• WHAT NEEDS TO BE DONE:
From the line containing "rotate,TEAL TORCH,448 407,,298" down to the last line of the material below, copy each line exactly and leave out the rest.

==== DATA EXTRACT

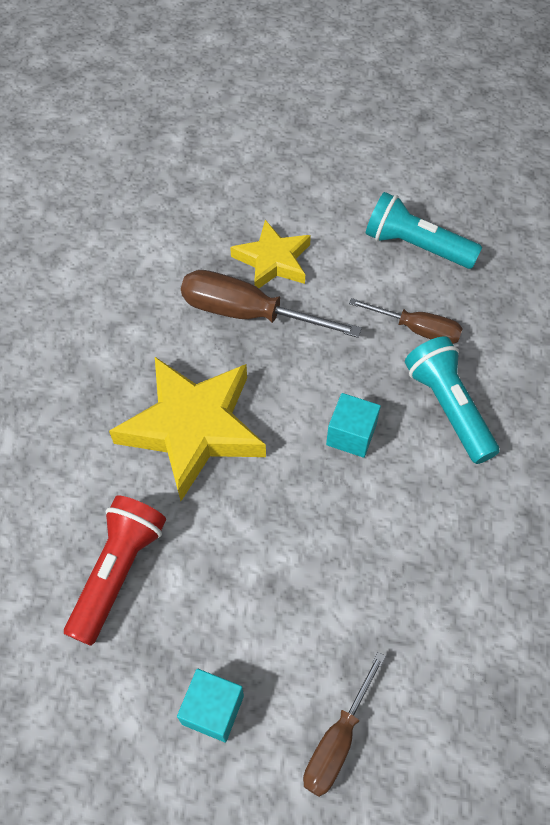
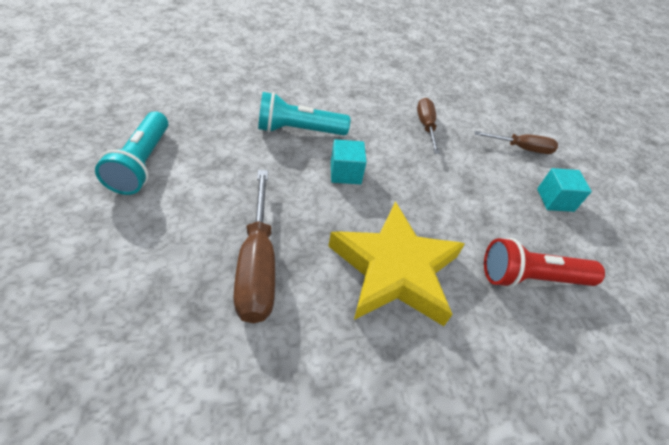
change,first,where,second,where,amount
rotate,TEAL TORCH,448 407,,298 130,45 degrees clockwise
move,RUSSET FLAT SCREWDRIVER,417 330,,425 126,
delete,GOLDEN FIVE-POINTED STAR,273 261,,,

========

• TASK RESPONSE:
rotate,TEAL TORCH,448 407,,298 130,45 degrees clockwise
move,RUSSET FLAT SCREWDRIVER,417 330,,425 126,
delete,GOLDEN FIVE-POINTED STAR,273 261,,,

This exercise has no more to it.